[Detected change data]
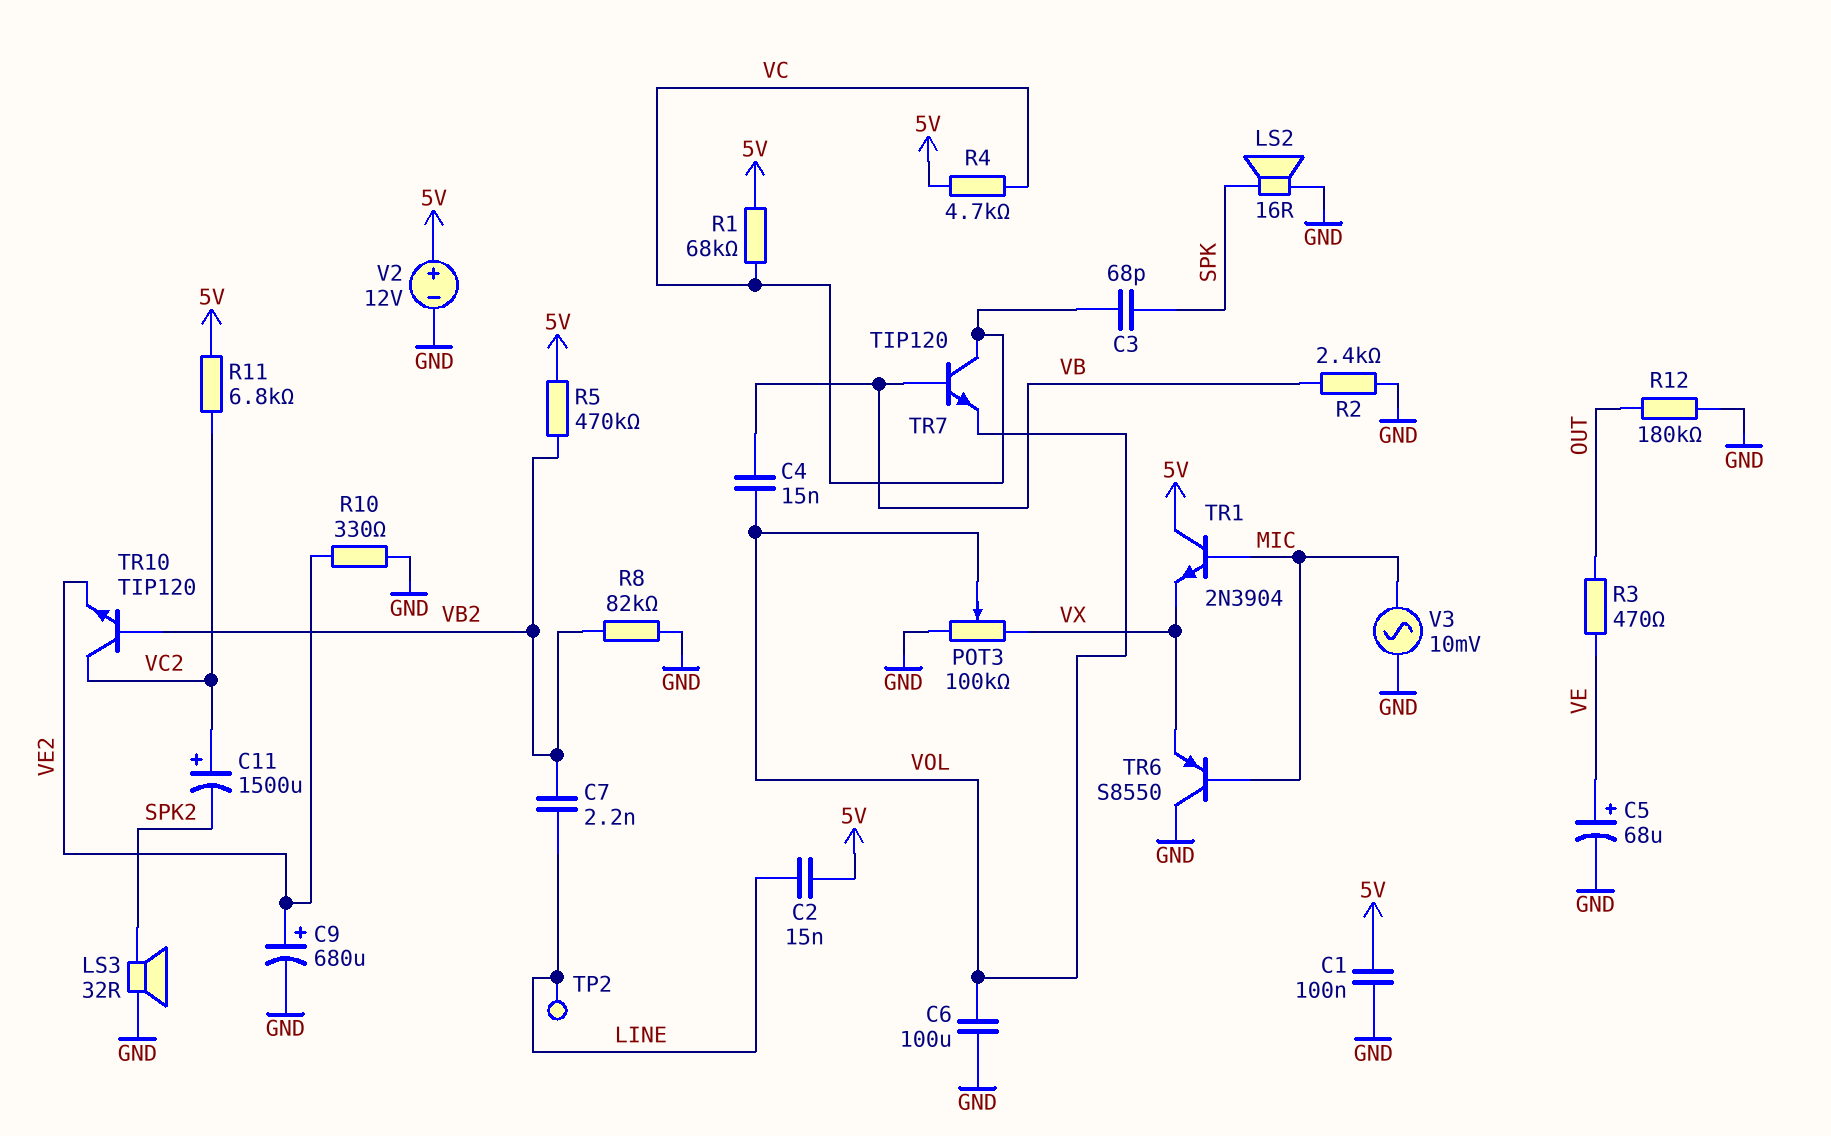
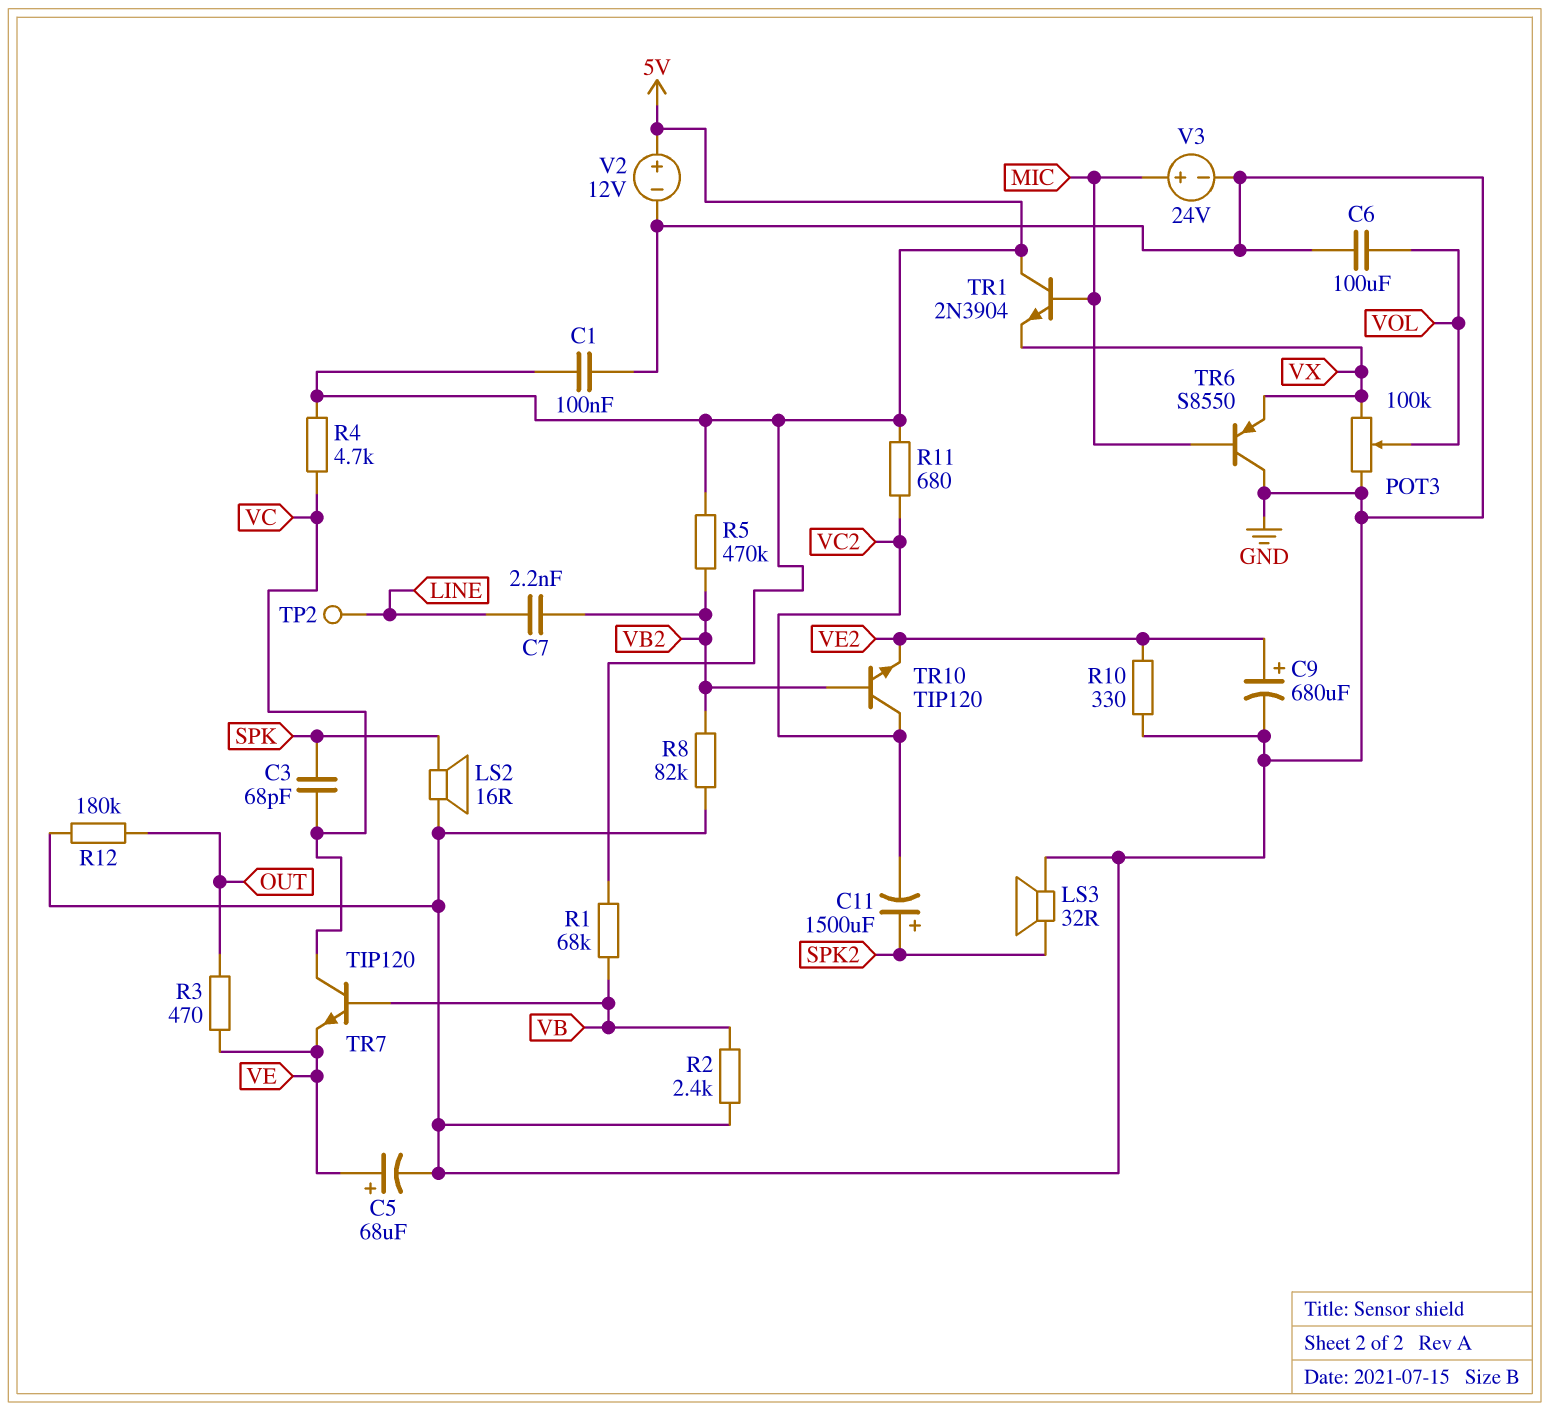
C2: 15nF (5V, LINE) -> none
C4: 15nF (VB, VOL) -> none
C11: 1500uF (plus VC2, minus SPK2) -> 1500uF (plus SPK2, minus VC2)
R1: 68k (5V, VC) -> 68k (5V, VB)
R11: 6.8k (5V, VC2) -> 680 (5V, VC2)
TR7: NPN TIP120 (B VB, C VC, E VOL) -> NPN TIP120 (B VB, C VC, E VE)
V3: AC 10mV (GND, MIC) -> 24V (plus MIC, minus GND)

WORK TO COMPLETE. Retype all the entries exactly; drop the pictures.

EXPECTED ANSWER.
C2: 15nF (5V, LINE) -> none
C4: 15nF (VB, VOL) -> none
C11: 1500uF (plus VC2, minus SPK2) -> 1500uF (plus SPK2, minus VC2)
R1: 68k (5V, VC) -> 68k (5V, VB)
R11: 6.8k (5V, VC2) -> 680 (5V, VC2)
TR7: NPN TIP120 (B VB, C VC, E VOL) -> NPN TIP120 (B VB, C VC, E VE)
V3: AC 10mV (GND, MIC) -> 24V (plus MIC, minus GND)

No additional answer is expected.